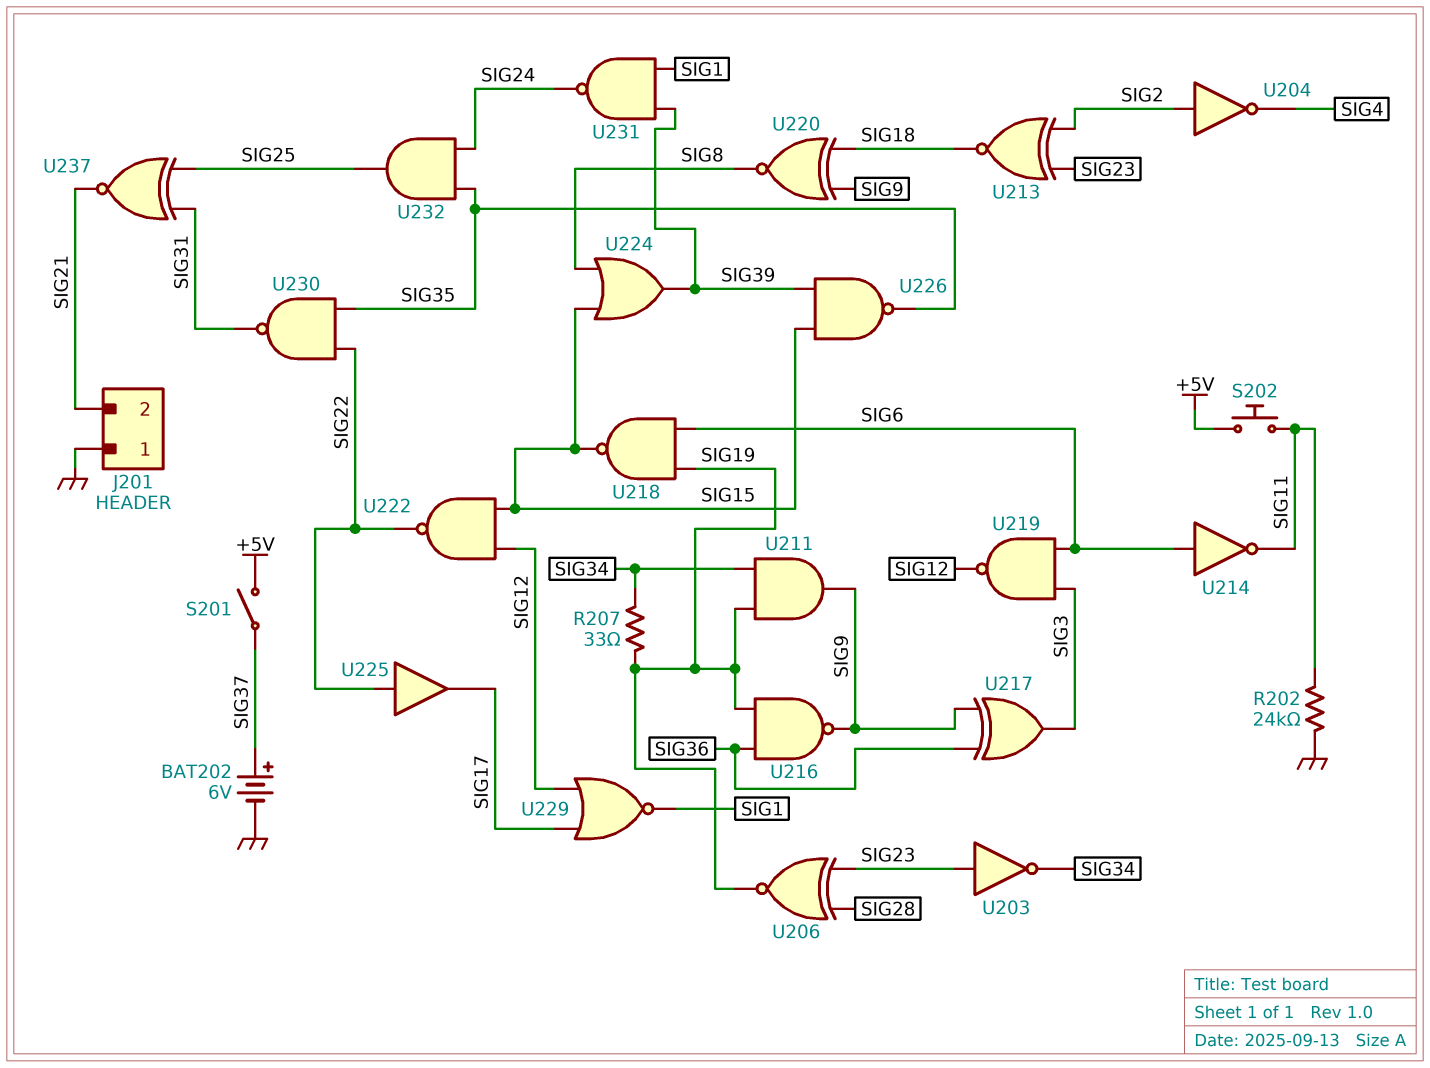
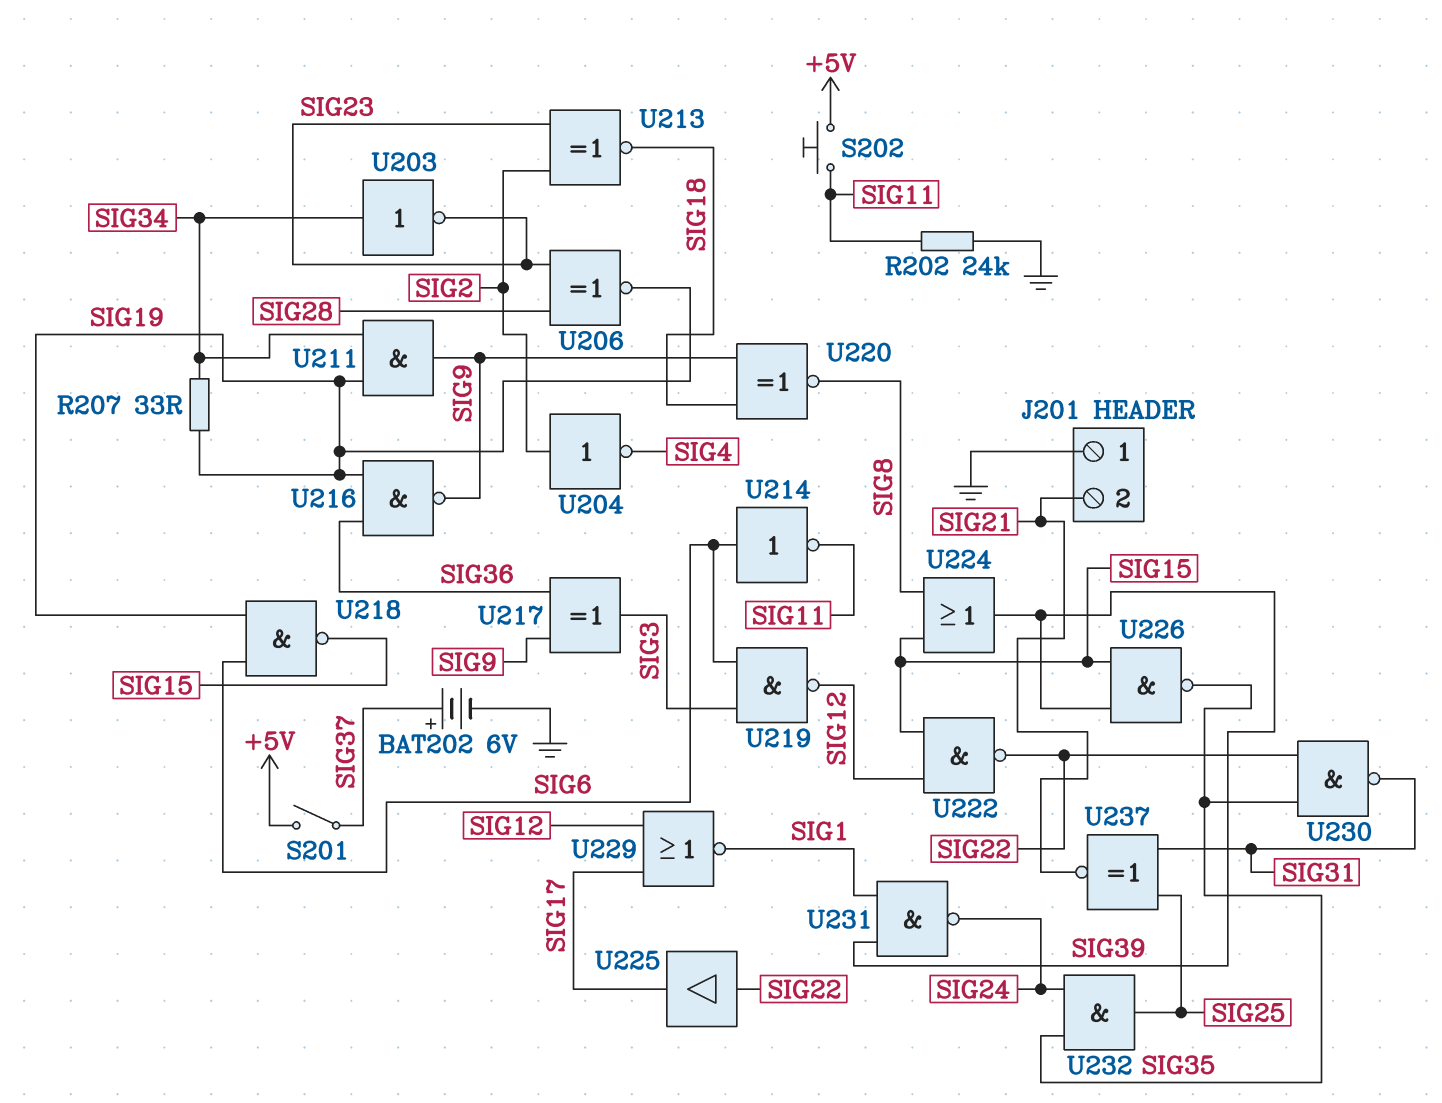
U203: NOT (in SIG23, out SIG34) -> NOT (in SIG34, out SIG23)

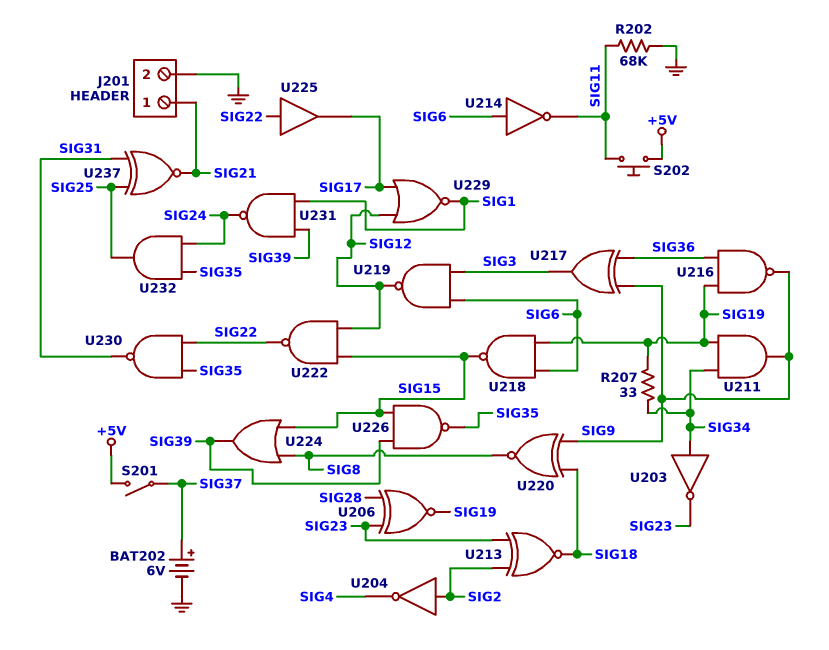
J201 pin 1: GND -> SIG21
J201 pin 2: SIG21 -> GND
R202: 24k (GND, SIG11) -> 68k (GND, SIG11)

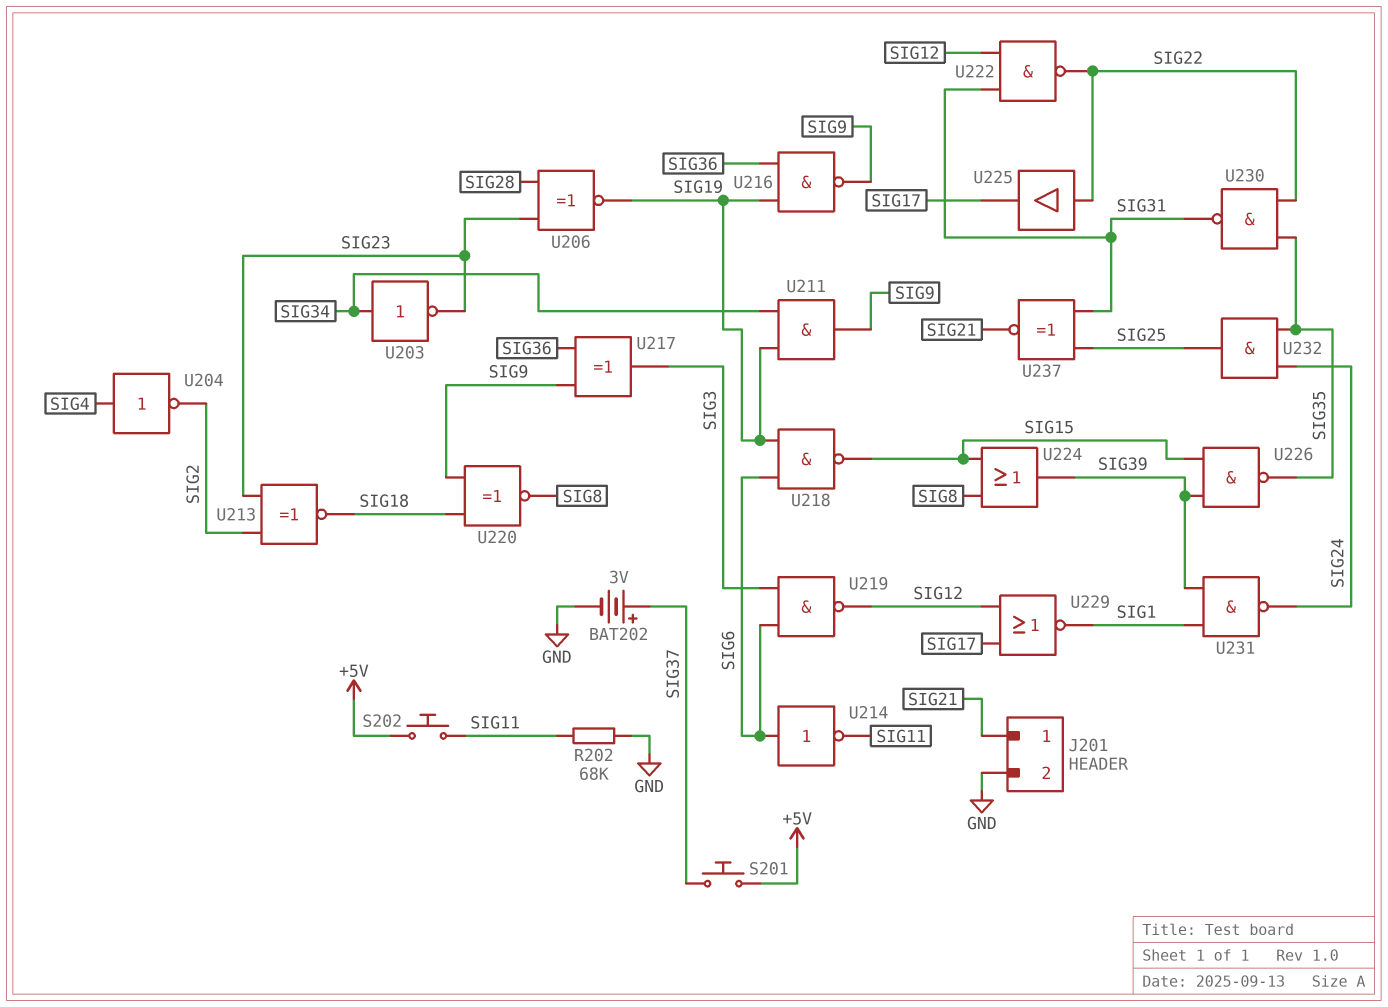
BAT202: 6V (plus SIG37, minus GND) -> 3V (plus SIG37, minus GND)
R207: 33 (SIG19, SIG34) -> none
S201: switch (+5V, SIG37) -> button (+5V, SIG37)
U204: NOT (in SIG2, out SIG4) -> NOT (in SIG4, out SIG2)
U222: NAND (in SIG12, in SIG15, out SIG22) -> NAND (in SIG12, in SIG31, out SIG22)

**PROBLEM DETAILS:**
Print nothing but the lines from the line with "U204: NOT (in" to the last line of the records above. Both of those lines count.

**TASK ANSWER:**
U204: NOT (in SIG2, out SIG4) -> NOT (in SIG4, out SIG2)
U222: NAND (in SIG12, in SIG15, out SIG22) -> NAND (in SIG12, in SIG31, out SIG22)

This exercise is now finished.